YOUR TASK: Print only the closing part of the entries. It starts at the line containing "green ring: 2 -> 3" and includes the final line, exactly as written.

EXERCISE INPUTS:
::::::::::

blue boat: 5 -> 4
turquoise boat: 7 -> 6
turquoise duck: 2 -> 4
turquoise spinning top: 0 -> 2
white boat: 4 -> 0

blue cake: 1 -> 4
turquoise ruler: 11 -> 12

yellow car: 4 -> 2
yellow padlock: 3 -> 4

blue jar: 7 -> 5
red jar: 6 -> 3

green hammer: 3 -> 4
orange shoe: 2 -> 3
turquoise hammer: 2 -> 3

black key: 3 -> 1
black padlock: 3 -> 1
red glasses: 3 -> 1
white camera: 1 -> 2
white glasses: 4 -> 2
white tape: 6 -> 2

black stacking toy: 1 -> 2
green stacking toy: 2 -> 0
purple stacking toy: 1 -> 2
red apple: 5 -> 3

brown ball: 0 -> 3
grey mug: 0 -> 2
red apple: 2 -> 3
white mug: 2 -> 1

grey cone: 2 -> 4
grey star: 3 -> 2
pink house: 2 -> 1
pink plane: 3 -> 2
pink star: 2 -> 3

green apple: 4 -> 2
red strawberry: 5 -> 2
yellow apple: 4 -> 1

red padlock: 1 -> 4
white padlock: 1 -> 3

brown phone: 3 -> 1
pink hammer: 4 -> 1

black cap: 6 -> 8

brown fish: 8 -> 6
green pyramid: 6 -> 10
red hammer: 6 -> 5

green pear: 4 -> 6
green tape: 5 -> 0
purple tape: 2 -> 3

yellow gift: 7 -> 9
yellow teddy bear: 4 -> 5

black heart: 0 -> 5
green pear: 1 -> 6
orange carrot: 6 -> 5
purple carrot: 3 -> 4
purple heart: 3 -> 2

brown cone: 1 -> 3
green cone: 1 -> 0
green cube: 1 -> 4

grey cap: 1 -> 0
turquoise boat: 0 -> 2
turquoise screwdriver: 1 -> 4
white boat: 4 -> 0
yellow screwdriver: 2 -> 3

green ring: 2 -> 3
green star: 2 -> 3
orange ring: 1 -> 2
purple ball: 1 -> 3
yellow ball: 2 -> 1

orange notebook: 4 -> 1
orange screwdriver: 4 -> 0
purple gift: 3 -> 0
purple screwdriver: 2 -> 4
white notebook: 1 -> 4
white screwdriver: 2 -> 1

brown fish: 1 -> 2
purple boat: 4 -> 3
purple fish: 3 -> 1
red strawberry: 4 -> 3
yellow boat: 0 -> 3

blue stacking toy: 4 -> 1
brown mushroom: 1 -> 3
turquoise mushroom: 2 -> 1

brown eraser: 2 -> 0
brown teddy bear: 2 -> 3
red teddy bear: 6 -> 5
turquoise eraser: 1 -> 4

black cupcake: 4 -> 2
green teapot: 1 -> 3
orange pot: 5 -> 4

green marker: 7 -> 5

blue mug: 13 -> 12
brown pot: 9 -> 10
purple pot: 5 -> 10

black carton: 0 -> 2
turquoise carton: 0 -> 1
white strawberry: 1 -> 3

::::::::::

ANSWER SPACE:
green ring: 2 -> 3
green star: 2 -> 3
orange ring: 1 -> 2
purple ball: 1 -> 3
yellow ball: 2 -> 1

orange notebook: 4 -> 1
orange screwdriver: 4 -> 0
purple gift: 3 -> 0
purple screwdriver: 2 -> 4
white notebook: 1 -> 4
white screwdriver: 2 -> 1

brown fish: 1 -> 2
purple boat: 4 -> 3
purple fish: 3 -> 1
red strawberry: 4 -> 3
yellow boat: 0 -> 3

blue stacking toy: 4 -> 1
brown mushroom: 1 -> 3
turquoise mushroom: 2 -> 1

brown eraser: 2 -> 0
brown teddy bear: 2 -> 3
red teddy bear: 6 -> 5
turquoise eraser: 1 -> 4

black cupcake: 4 -> 2
green teapot: 1 -> 3
orange pot: 5 -> 4

green marker: 7 -> 5

blue mug: 13 -> 12
brown pot: 9 -> 10
purple pot: 5 -> 10

black carton: 0 -> 2
turquoise carton: 0 -> 1
white strawberry: 1 -> 3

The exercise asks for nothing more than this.